* [Stated exercise]:
Repeat the lines of the material below word for word, starting at the line that contains "lures (1119, 2197)" and ending at the line that contains "(1402, 708).".

# start of Given information

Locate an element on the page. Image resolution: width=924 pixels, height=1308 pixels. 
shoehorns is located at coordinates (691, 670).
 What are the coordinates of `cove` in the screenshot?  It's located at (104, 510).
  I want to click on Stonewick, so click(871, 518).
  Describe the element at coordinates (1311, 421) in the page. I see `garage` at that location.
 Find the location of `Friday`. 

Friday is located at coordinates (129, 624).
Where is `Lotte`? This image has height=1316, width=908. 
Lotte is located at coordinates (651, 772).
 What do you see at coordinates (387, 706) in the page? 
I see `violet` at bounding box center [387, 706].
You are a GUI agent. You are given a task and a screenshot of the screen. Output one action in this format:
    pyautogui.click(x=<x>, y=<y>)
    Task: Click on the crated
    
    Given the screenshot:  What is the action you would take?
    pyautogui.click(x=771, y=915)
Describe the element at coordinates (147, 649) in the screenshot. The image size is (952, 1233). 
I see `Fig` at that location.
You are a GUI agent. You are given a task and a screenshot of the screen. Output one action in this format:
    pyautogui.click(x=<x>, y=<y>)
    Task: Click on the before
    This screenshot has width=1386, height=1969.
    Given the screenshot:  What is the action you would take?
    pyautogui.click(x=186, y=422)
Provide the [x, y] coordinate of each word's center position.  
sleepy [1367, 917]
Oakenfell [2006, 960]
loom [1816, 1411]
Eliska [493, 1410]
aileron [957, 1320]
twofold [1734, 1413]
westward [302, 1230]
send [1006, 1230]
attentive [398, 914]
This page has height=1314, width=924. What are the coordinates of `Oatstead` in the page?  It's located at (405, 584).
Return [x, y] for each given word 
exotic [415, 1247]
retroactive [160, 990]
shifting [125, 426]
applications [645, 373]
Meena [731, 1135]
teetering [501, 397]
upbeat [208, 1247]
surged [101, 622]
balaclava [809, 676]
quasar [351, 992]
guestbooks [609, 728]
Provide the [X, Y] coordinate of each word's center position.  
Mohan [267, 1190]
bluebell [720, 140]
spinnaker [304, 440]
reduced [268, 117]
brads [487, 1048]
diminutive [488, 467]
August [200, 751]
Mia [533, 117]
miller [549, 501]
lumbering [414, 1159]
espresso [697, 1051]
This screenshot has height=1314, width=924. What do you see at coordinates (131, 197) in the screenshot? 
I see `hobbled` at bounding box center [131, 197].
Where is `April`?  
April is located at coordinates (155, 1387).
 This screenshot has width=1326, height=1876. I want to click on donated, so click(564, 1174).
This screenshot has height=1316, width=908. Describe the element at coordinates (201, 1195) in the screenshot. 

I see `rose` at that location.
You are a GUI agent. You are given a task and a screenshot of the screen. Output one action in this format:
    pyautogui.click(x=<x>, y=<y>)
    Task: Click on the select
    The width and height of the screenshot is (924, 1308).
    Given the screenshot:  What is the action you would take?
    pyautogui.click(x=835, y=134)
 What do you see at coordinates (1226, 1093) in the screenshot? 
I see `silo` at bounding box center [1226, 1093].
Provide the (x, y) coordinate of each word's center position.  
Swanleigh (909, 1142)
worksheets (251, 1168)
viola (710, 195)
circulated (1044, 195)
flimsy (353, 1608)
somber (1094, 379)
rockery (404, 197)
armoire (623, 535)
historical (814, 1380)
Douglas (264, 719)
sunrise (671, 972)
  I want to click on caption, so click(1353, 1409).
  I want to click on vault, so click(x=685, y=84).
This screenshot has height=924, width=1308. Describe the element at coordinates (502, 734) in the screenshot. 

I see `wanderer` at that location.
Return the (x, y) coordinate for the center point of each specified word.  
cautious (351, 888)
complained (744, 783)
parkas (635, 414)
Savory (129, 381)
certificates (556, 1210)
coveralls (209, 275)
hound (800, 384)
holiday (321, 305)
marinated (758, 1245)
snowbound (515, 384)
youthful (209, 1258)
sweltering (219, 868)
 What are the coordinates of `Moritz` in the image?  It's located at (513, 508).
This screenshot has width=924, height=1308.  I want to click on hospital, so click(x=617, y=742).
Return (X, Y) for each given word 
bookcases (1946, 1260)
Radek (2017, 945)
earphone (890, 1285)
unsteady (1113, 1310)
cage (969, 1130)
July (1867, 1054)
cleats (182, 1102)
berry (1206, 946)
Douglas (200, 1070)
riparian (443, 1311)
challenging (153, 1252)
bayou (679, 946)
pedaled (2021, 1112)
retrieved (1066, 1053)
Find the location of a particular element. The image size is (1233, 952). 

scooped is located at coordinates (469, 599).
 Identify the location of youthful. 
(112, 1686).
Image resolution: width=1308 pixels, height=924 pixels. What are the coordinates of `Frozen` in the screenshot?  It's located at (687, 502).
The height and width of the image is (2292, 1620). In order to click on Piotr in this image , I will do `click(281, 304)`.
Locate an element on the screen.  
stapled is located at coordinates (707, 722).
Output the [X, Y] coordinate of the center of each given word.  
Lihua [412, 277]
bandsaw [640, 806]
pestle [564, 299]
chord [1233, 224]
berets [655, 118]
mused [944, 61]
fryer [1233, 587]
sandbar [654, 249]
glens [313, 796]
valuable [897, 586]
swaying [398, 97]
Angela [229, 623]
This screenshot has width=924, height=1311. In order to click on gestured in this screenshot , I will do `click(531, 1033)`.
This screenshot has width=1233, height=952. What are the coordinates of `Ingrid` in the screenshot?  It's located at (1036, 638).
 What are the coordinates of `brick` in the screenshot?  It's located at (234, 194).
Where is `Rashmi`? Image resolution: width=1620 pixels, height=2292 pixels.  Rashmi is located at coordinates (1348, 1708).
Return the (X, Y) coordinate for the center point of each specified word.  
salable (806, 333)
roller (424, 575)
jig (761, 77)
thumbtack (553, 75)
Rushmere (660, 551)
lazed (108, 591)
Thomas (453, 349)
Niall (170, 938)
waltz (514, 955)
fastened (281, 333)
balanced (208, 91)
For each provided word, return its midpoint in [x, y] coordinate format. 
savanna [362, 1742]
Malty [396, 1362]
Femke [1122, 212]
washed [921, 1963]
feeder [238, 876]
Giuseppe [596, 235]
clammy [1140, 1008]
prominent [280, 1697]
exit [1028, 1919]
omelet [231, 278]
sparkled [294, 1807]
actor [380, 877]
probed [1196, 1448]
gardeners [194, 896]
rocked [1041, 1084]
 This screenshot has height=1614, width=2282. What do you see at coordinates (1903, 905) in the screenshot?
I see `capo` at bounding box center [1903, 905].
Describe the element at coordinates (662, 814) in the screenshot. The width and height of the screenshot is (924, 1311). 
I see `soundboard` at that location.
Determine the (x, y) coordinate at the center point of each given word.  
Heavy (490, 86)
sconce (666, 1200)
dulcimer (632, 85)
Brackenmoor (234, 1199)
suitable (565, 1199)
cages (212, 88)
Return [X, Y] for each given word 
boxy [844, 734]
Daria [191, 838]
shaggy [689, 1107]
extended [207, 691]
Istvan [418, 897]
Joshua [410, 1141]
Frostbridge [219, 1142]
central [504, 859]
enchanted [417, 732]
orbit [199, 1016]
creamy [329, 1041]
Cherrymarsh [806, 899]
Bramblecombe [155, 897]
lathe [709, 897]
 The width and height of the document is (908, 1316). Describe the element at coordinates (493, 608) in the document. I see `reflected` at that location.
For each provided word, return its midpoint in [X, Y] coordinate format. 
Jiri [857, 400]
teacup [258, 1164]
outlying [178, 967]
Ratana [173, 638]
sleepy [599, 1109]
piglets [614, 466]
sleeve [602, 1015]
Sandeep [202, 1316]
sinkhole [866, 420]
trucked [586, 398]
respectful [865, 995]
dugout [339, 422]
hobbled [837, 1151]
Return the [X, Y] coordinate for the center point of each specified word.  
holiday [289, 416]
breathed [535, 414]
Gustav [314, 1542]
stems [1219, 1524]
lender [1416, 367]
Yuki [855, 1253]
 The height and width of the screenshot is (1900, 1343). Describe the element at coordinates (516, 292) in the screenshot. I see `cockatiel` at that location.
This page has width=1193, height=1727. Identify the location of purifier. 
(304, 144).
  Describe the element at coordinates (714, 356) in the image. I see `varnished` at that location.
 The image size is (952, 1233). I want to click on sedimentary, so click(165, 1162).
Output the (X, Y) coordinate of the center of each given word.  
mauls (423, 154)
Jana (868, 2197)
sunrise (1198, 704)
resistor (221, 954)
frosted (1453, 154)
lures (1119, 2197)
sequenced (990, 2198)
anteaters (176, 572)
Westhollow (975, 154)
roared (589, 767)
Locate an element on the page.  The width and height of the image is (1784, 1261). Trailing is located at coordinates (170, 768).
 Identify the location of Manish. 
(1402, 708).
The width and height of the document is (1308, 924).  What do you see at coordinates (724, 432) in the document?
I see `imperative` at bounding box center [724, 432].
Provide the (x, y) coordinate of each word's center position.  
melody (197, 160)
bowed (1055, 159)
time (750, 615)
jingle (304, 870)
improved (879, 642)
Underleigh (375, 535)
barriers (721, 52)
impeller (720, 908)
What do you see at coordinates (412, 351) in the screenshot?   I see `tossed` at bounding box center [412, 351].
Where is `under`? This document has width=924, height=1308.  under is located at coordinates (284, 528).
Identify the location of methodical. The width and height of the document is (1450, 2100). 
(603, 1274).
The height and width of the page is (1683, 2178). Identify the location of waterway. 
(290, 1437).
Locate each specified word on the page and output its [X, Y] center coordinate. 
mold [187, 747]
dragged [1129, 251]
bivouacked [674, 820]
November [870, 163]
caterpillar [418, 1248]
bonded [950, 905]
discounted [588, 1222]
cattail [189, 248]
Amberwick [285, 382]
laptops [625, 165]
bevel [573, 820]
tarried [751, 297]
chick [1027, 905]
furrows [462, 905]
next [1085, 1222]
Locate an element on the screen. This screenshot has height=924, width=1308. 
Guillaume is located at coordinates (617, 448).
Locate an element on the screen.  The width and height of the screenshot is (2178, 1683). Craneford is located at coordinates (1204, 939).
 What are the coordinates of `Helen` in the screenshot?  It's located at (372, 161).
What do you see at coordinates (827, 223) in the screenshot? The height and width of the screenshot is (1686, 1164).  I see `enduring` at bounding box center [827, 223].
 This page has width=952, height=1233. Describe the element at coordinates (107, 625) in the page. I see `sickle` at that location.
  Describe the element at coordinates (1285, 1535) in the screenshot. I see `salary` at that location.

# end of Given information

* [Answer for the task]:
lures (1119, 2197)
sequenced (990, 2198)
anteaters (176, 572)
Westhollow (975, 154)
roared (589, 767)
Locate an element on the page.  The width and height of the image is (1784, 1261). Trailing is located at coordinates (170, 768).
 Identify the location of Manish. 
(1402, 708).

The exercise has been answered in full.